[RECORDS PROVIDED]
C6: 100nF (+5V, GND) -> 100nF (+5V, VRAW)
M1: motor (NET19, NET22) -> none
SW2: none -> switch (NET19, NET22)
[/RECORDS PROVIDED]
[RECORDS PROVIDED]
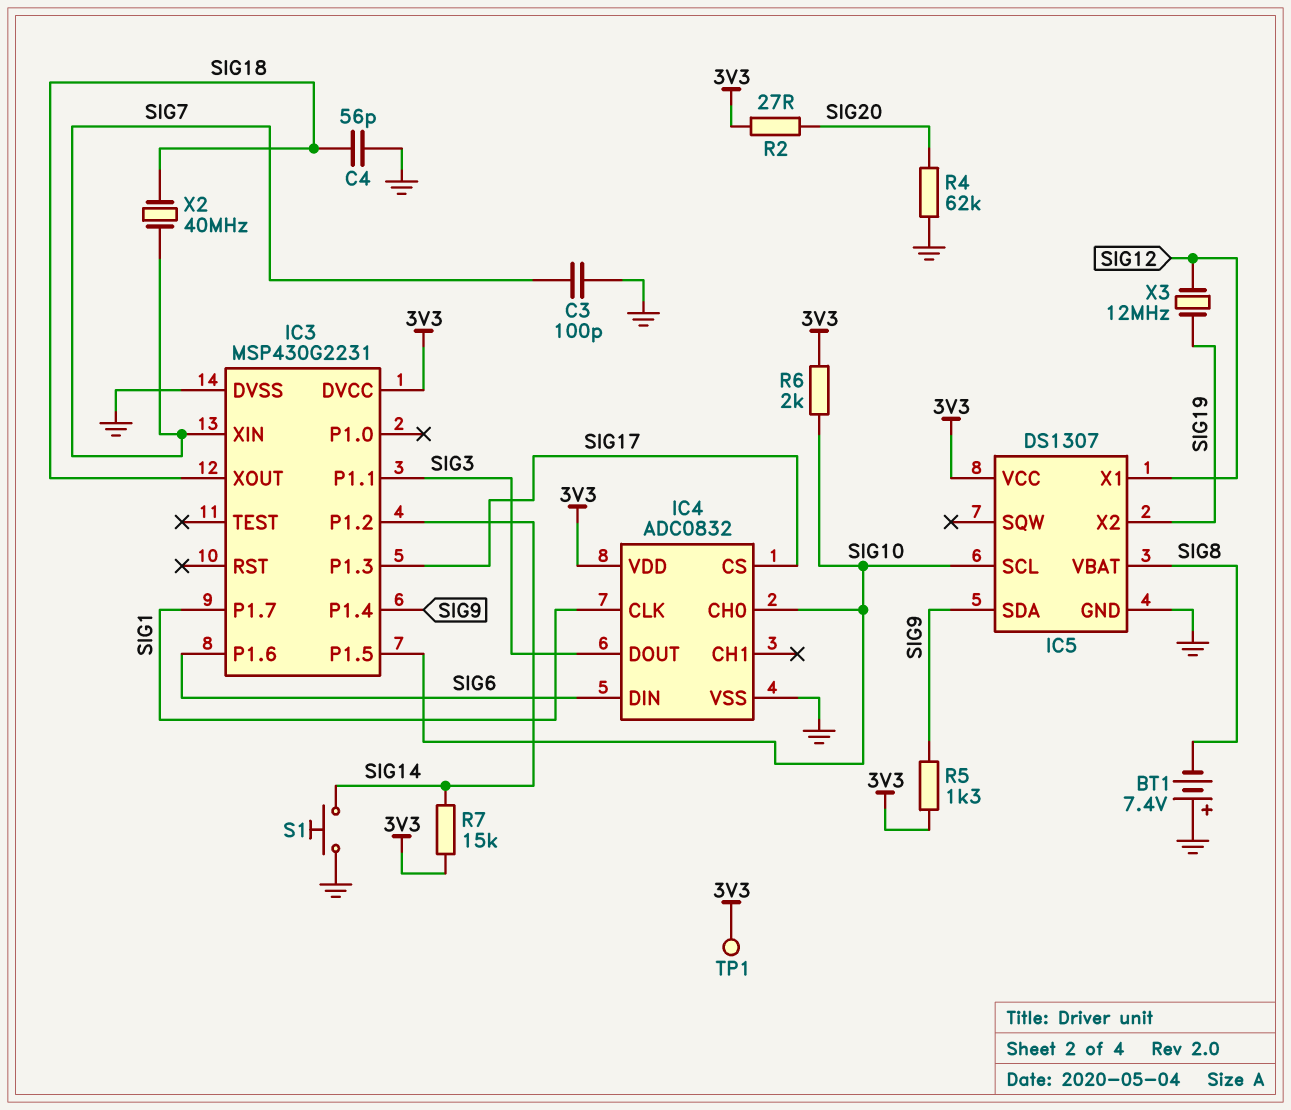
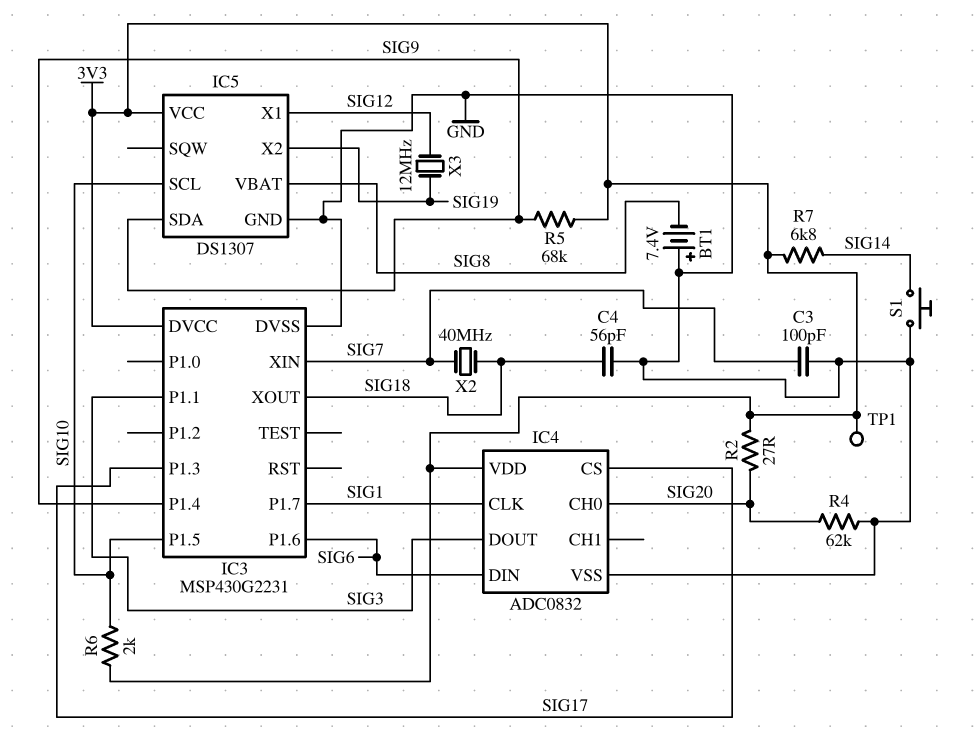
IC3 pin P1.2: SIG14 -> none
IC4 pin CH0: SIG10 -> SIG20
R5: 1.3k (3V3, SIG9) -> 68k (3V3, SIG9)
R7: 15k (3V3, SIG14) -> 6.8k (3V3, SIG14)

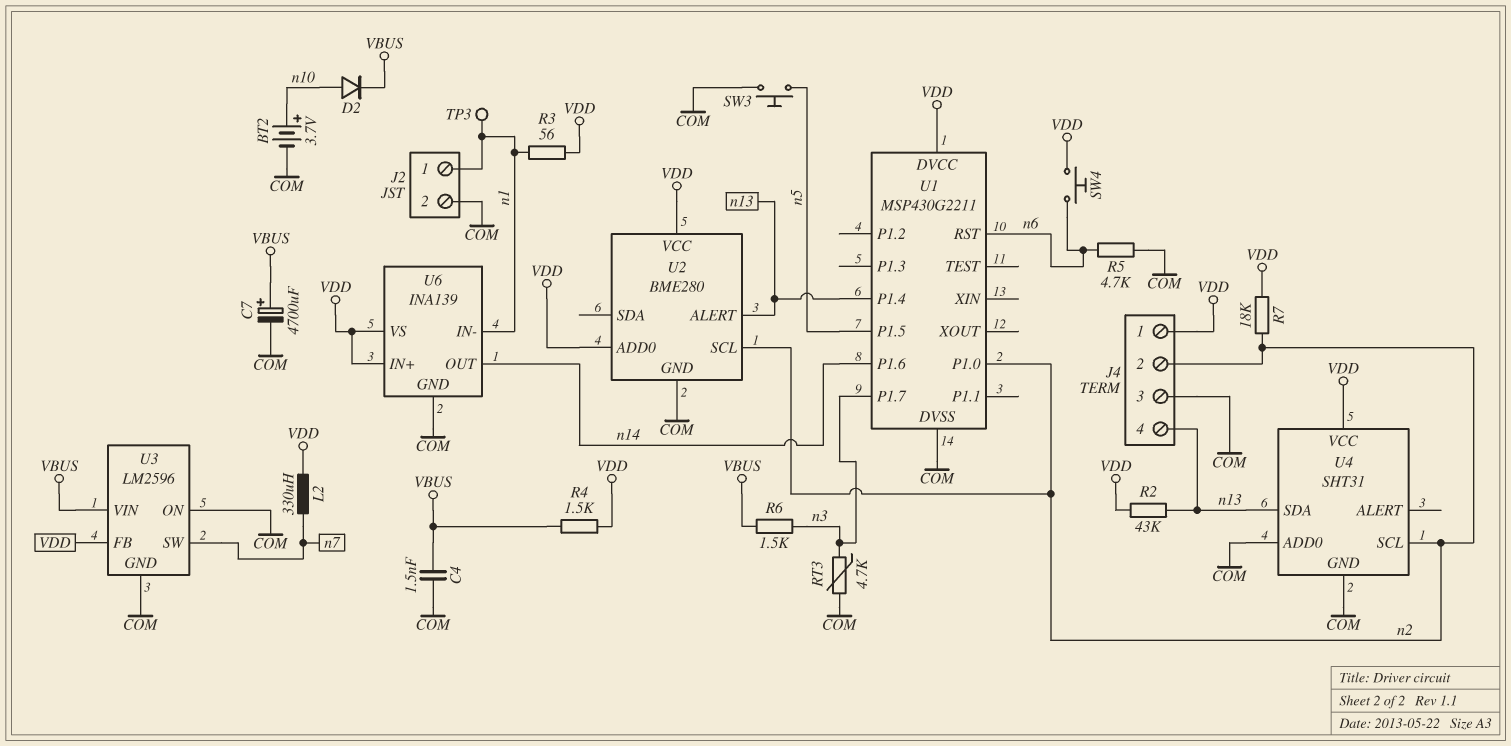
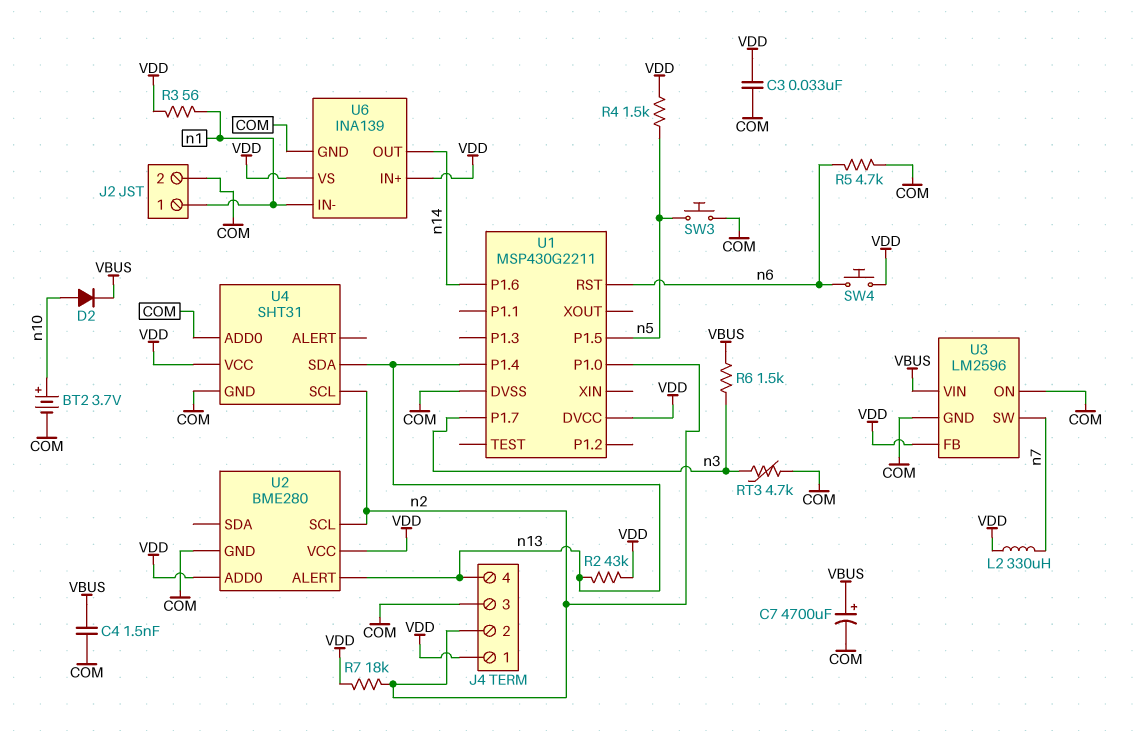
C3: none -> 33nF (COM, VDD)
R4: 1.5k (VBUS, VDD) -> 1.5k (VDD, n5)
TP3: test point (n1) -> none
[/RECORDS PROVIDED]
Start with the line above that contains "C6: 100nF (+5V, GND) -> 100nF (+5V, VRAW)" and end with the line that contains "SW2: none -> switch (NET19, NET22)". Write out those lines exactly, and only those.

C6: 100nF (+5V, GND) -> 100nF (+5V, VRAW)
M1: motor (NET19, NET22) -> none
SW2: none -> switch (NET19, NET22)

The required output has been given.